▶ **Task item**: Below this sentence is a listing; return exactly its lines from the one with "BAT1: 9V (plus" to the one with "R10: 3.9 (SIG27, U3/Q4) -> 3.9 (SIG22, U3/Q2)", both kept, and nothing more.

▶ **Records for the exercise**:

———

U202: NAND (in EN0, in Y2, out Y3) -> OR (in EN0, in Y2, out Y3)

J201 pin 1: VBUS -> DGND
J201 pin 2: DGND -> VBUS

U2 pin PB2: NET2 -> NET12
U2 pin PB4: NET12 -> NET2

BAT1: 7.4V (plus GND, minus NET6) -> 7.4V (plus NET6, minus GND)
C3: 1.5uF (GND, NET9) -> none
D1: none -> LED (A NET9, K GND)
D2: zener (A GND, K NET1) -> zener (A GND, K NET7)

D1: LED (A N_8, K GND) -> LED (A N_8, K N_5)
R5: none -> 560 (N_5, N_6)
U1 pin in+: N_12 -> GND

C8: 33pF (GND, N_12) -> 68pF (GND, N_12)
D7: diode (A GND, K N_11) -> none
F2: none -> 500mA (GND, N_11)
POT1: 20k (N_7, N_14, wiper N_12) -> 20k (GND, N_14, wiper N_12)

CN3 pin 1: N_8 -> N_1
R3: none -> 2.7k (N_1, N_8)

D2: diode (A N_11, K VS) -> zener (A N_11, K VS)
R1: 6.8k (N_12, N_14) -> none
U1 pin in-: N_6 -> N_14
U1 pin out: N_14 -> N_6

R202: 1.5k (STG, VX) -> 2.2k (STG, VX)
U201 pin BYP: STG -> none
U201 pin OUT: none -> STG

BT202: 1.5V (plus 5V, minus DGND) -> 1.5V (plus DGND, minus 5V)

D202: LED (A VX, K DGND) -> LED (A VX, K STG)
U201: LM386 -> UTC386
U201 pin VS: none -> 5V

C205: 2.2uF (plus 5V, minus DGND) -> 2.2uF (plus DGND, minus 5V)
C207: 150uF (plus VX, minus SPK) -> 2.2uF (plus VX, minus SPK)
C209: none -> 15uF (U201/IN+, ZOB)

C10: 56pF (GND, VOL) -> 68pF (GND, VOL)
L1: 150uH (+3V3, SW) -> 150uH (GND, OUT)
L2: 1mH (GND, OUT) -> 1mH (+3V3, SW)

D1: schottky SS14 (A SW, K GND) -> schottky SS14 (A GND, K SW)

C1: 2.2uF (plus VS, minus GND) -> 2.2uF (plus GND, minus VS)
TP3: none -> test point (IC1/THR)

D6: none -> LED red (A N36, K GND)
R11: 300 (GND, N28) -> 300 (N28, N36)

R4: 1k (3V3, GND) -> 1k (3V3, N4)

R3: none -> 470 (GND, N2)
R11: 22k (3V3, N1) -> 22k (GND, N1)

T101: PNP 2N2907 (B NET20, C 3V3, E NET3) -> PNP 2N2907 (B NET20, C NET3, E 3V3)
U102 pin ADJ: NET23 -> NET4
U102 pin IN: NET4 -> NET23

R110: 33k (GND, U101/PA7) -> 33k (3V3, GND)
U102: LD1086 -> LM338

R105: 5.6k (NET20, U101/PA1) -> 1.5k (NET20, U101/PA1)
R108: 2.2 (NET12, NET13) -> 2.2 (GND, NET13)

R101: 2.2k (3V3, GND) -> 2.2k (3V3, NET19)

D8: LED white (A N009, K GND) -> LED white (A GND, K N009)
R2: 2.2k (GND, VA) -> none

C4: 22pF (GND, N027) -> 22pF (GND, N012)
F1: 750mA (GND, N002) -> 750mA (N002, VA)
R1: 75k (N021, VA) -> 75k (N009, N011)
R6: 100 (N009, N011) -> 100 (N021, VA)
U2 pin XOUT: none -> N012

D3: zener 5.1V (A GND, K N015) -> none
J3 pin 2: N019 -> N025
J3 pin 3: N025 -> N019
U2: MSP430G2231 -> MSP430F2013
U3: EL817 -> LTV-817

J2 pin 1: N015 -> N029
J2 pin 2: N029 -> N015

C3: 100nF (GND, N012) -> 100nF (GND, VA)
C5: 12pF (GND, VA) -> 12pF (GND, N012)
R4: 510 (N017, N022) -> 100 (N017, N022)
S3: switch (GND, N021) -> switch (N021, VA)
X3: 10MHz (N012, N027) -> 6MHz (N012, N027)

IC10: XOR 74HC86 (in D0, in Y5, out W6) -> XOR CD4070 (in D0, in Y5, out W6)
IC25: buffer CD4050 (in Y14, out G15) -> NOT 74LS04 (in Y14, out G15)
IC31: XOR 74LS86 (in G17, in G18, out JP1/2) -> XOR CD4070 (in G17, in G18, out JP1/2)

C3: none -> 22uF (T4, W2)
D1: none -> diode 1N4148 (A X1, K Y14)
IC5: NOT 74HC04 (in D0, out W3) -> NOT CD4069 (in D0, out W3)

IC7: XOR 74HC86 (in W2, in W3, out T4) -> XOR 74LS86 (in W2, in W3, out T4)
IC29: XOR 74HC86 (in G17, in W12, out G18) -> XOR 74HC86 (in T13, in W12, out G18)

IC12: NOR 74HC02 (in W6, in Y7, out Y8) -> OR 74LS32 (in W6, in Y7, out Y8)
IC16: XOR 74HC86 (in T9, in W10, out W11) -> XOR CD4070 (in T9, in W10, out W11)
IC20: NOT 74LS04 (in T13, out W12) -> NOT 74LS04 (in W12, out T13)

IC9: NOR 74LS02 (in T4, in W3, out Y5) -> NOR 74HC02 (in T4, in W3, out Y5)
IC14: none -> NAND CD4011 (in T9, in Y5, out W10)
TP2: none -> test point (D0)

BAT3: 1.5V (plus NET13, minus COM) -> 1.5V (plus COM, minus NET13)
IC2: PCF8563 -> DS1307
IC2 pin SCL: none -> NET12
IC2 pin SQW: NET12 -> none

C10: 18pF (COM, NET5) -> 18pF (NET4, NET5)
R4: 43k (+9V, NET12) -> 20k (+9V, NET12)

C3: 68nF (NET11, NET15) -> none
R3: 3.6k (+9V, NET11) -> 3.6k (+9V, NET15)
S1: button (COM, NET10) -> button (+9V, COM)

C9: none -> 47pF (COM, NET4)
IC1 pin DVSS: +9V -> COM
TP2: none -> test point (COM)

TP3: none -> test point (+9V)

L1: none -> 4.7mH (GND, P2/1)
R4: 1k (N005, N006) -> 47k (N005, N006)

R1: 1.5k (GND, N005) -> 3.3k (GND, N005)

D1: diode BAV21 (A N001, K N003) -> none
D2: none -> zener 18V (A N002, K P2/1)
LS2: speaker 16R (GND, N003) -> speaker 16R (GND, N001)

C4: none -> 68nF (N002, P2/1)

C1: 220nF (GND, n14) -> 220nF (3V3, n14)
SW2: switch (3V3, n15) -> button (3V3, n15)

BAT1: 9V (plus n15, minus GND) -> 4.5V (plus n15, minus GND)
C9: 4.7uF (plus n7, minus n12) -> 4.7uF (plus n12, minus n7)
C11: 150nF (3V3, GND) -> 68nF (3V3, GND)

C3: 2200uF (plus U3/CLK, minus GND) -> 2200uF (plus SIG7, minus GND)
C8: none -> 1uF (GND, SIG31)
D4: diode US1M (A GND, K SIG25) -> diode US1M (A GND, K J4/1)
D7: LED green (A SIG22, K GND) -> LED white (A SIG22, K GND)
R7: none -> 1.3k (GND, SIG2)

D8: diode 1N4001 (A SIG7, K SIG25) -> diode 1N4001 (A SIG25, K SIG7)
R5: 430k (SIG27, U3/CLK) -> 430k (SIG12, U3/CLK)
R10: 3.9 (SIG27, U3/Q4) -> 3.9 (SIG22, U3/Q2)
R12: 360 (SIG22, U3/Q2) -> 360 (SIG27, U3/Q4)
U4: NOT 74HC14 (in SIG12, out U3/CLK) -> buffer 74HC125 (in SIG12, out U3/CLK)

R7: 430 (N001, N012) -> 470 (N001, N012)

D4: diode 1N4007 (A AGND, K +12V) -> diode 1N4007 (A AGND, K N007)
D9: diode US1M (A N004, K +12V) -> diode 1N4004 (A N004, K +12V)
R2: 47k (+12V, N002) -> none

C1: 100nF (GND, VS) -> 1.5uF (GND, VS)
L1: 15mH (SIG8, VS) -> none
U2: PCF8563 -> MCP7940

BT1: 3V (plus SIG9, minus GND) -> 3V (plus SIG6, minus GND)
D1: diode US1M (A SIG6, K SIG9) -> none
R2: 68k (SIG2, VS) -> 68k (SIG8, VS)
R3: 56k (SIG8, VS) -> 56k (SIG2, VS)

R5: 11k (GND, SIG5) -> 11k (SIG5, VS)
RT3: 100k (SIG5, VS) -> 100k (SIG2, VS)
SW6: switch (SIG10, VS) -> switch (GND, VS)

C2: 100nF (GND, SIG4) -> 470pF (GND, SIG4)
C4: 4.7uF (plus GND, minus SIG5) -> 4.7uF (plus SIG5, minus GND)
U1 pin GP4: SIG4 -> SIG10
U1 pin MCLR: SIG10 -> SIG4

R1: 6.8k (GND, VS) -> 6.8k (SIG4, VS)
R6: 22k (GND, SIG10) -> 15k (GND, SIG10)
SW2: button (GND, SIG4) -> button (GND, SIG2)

———

▶ **Answer to the exercise**:
BAT1: 9V (plus n15, minus GND) -> 4.5V (plus n15, minus GND)
C9: 4.7uF (plus n7, minus n12) -> 4.7uF (plus n12, minus n7)
C11: 150nF (3V3, GND) -> 68nF (3V3, GND)

C3: 2200uF (plus U3/CLK, minus GND) -> 2200uF (plus SIG7, minus GND)
C8: none -> 1uF (GND, SIG31)
D4: diode US1M (A GND, K SIG25) -> diode US1M (A GND, K J4/1)
D7: LED green (A SIG22, K GND) -> LED white (A SIG22, K GND)
R7: none -> 1.3k (GND, SIG2)

D8: diode 1N4001 (A SIG7, K SIG25) -> diode 1N4001 (A SIG25, K SIG7)
R5: 430k (SIG27, U3/CLK) -> 430k (SIG12, U3/CLK)
R10: 3.9 (SIG27, U3/Q4) -> 3.9 (SIG22, U3/Q2)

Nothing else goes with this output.